● Short problem
Reproduce the lines from the start through the line containing "road 4 (tertiary): [(315,500),(511,462)]", and in them swap "centreline" for "centerline" with nothing else changed. Give only those lines.

* begin Material for the task *

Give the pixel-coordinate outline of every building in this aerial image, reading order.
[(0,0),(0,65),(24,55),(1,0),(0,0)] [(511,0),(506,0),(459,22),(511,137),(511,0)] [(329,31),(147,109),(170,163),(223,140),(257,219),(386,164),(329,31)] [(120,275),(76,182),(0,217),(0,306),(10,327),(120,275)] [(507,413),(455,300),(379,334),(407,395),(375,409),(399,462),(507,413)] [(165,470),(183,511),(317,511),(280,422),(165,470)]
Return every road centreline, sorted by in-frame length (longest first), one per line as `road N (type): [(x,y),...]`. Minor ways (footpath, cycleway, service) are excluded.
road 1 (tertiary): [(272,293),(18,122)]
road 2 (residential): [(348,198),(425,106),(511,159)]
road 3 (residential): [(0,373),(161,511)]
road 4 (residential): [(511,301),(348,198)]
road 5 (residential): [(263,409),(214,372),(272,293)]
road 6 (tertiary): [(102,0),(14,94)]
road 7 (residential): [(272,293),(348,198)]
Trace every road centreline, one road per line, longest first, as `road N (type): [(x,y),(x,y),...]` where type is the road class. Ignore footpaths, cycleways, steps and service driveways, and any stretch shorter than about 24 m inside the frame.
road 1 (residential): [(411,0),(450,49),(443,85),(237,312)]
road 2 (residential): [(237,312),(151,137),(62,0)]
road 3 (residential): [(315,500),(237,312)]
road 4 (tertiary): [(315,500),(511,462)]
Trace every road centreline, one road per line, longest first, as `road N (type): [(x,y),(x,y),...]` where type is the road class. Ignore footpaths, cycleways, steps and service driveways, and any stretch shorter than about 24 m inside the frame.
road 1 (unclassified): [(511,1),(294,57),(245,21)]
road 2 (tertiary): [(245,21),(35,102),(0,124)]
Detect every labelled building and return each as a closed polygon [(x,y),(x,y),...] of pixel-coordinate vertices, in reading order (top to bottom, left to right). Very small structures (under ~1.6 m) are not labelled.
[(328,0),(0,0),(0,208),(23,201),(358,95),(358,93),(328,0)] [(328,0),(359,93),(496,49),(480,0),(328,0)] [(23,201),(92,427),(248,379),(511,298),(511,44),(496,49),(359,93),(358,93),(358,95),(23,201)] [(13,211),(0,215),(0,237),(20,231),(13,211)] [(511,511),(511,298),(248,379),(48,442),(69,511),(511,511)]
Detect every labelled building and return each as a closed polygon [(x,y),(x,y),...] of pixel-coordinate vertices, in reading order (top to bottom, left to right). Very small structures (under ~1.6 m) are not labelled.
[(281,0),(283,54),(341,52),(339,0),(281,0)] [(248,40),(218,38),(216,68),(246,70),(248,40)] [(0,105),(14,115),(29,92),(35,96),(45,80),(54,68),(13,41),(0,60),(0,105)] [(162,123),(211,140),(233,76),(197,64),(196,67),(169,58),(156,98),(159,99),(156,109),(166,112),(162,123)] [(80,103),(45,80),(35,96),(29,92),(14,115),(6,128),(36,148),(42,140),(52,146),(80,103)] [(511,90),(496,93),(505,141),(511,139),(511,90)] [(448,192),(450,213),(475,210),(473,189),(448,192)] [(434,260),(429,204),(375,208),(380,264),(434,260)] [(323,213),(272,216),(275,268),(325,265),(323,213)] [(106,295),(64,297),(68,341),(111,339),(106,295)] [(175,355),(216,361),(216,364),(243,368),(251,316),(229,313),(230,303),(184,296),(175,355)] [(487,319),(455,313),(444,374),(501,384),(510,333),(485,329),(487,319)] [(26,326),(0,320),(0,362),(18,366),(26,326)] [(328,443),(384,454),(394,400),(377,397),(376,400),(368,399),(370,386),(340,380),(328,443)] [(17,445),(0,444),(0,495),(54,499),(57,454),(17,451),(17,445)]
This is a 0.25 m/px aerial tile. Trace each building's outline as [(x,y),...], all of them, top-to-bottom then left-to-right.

* end Material for the task *

● Answer
Give the pixel-coordinate outline of every building in this aerial image, reading order.
[(0,0),(0,65),(24,55),(1,0),(0,0)] [(511,0),(506,0),(459,22),(511,137),(511,0)] [(329,31),(147,109),(170,163),(223,140),(257,219),(386,164),(329,31)] [(120,275),(76,182),(0,217),(0,306),(10,327),(120,275)] [(507,413),(455,300),(379,334),(407,395),(375,409),(399,462),(507,413)] [(165,470),(183,511),(317,511),(280,422),(165,470)]
Return every road centerline, sorted by in-frame length (longest first), one per line as `road N (type): [(x,y),...]`. Minor ways (footpath, cycleway, service) are excluded.
road 1 (tertiary): [(272,293),(18,122)]
road 2 (residential): [(348,198),(425,106),(511,159)]
road 3 (residential): [(0,373),(161,511)]
road 4 (residential): [(511,301),(348,198)]
road 5 (residential): [(263,409),(214,372),(272,293)]
road 6 (tertiary): [(102,0),(14,94)]
road 7 (residential): [(272,293),(348,198)]
Trace every road centerline, one road per line, longest first, as `road N (type): [(x,y),(x,y),...]` where type is the road class. Ignore footpaths, cycleways, steps and service driveways, and any stretch shorter than about 24 m inside the frame.
road 1 (residential): [(411,0),(450,49),(443,85),(237,312)]
road 2 (residential): [(237,312),(151,137),(62,0)]
road 3 (residential): [(315,500),(237,312)]
road 4 (tertiary): [(315,500),(511,462)]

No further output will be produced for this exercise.